» EXERCISE DIRECTIONS:
Pictures stay out; everything else in the records gets transcribed exactly.

★ ★ ★ ★ ★ ★ ★

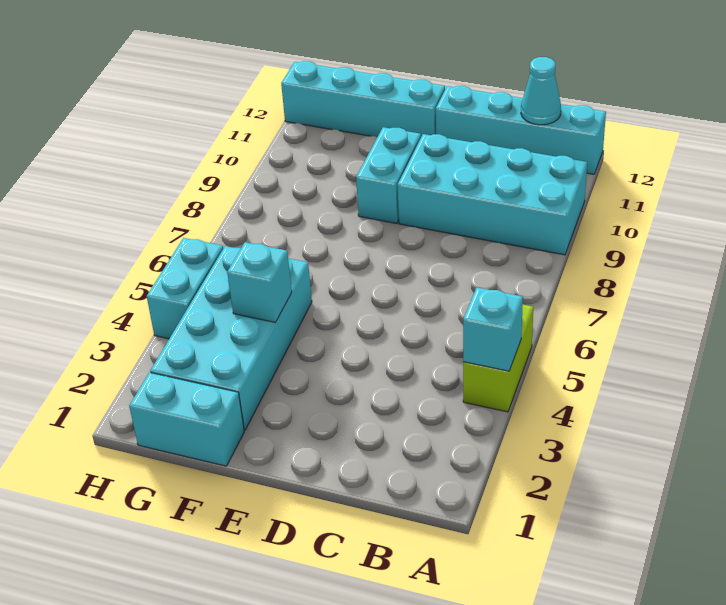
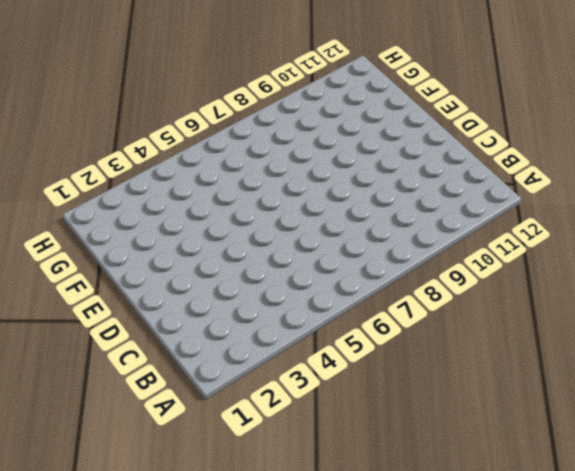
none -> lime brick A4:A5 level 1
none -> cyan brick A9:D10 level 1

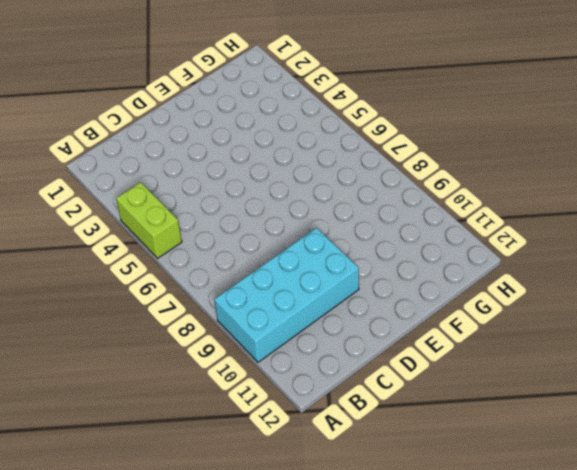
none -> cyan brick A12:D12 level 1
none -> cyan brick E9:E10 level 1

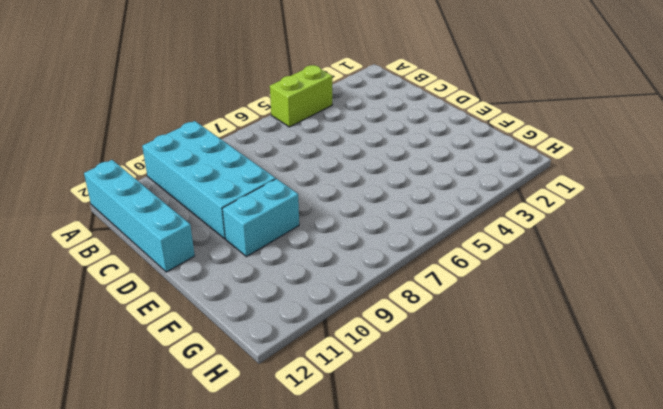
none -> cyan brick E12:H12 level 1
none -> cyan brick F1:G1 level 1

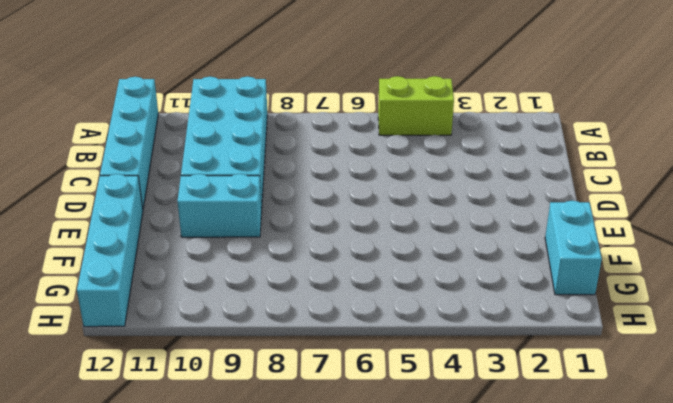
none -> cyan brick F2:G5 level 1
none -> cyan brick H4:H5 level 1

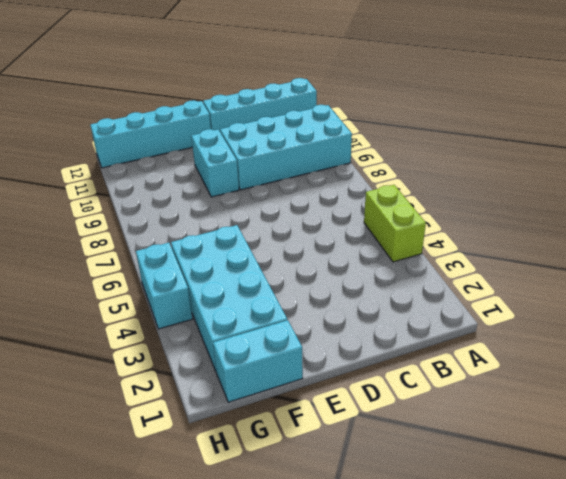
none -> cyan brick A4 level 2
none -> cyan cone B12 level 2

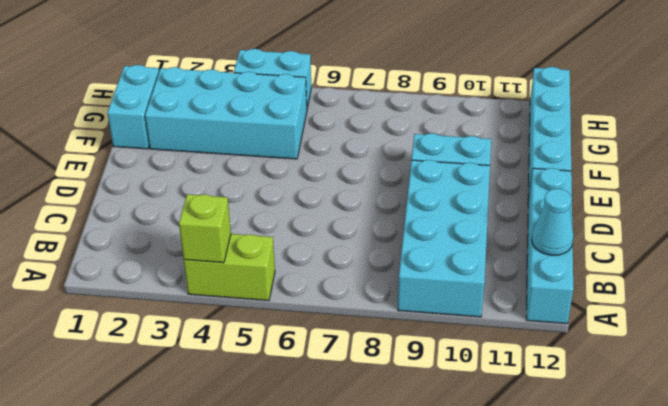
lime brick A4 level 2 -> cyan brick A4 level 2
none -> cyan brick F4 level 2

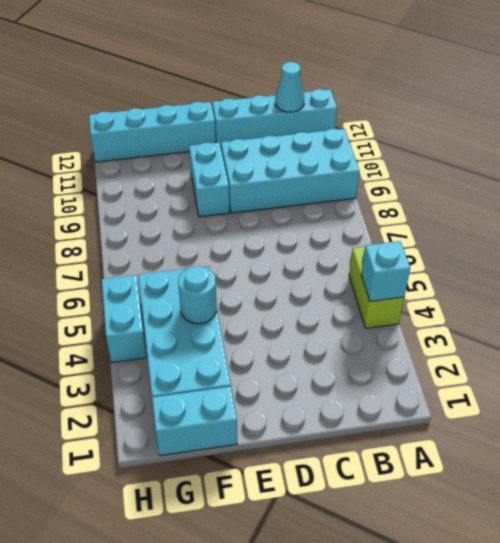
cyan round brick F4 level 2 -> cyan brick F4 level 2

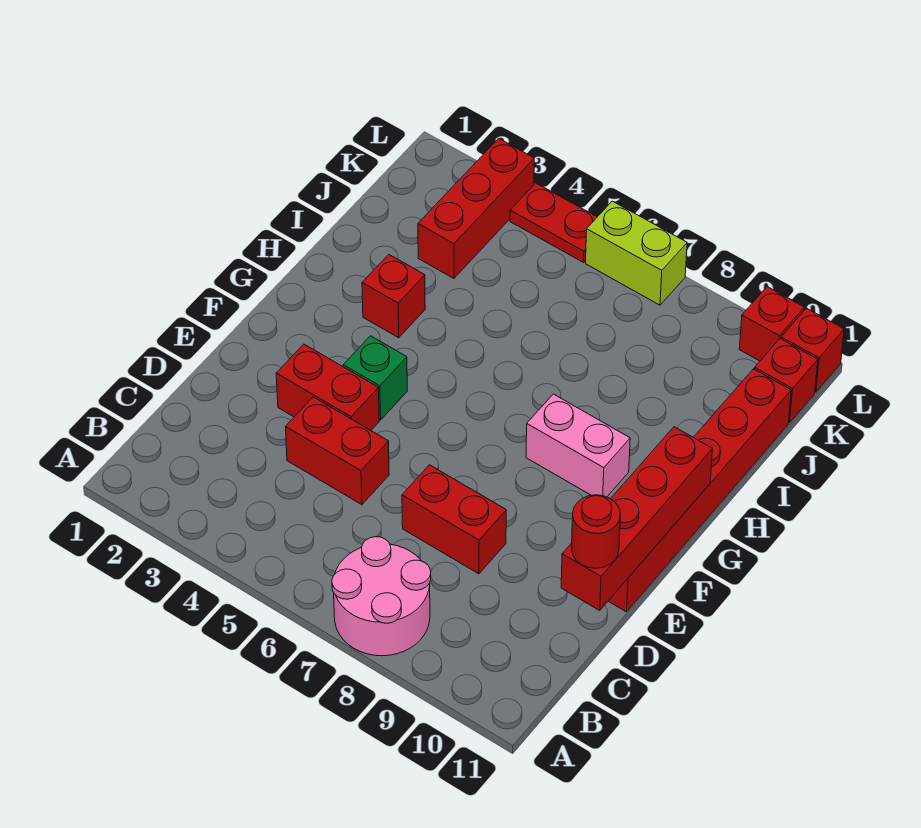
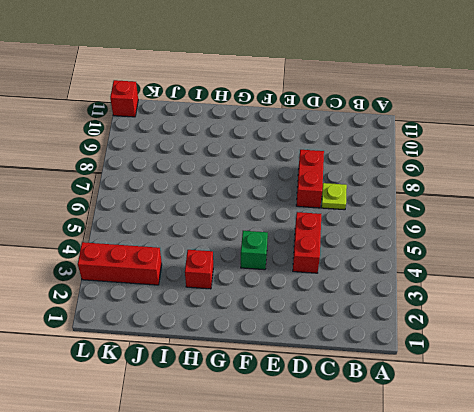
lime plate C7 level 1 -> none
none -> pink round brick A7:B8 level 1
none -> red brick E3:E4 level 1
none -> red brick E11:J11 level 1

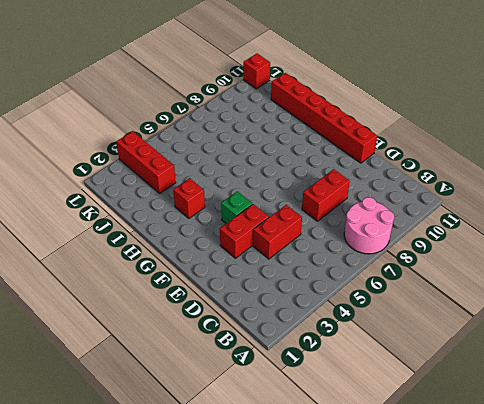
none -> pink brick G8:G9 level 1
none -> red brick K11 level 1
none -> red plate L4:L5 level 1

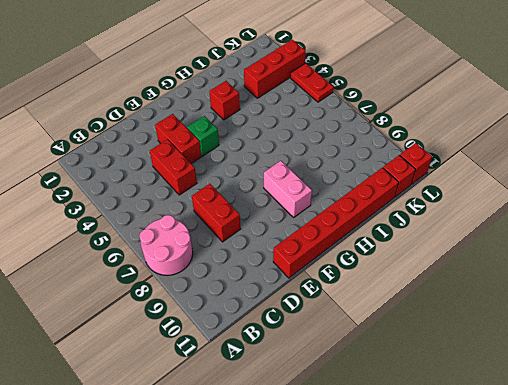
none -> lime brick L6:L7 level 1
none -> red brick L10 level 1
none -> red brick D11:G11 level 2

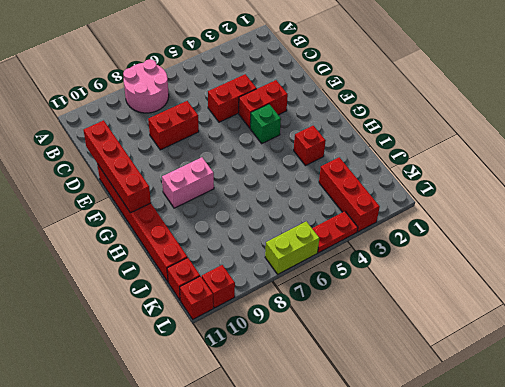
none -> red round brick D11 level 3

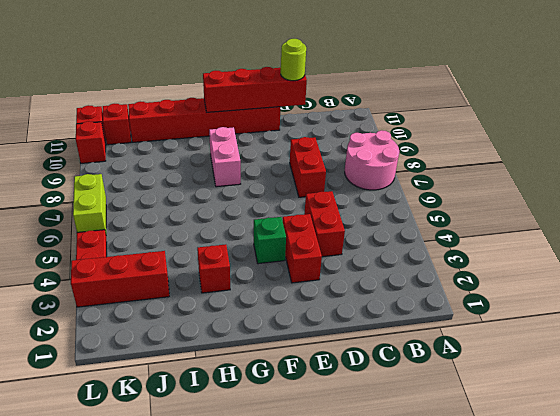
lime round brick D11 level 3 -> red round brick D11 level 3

★ ★ ★ ★ ★ ★ ★

» ANSWER FOR THIS EXERCISE:
none -> lime brick A4:A5 level 1
none -> cyan brick A9:D10 level 1

none -> cyan brick A12:D12 level 1
none -> cyan brick E9:E10 level 1

none -> cyan brick E12:H12 level 1
none -> cyan brick F1:G1 level 1

none -> cyan brick F2:G5 level 1
none -> cyan brick H4:H5 level 1

none -> cyan brick A4 level 2
none -> cyan cone B12 level 2

lime brick A4 level 2 -> cyan brick A4 level 2
none -> cyan brick F4 level 2

cyan round brick F4 level 2 -> cyan brick F4 level 2

lime plate C7 level 1 -> none
none -> pink round brick A7:B8 level 1
none -> red brick E3:E4 level 1
none -> red brick E11:J11 level 1

none -> pink brick G8:G9 level 1
none -> red brick K11 level 1
none -> red plate L4:L5 level 1

none -> lime brick L6:L7 level 1
none -> red brick L10 level 1
none -> red brick D11:G11 level 2

none -> red round brick D11 level 3

lime round brick D11 level 3 -> red round brick D11 level 3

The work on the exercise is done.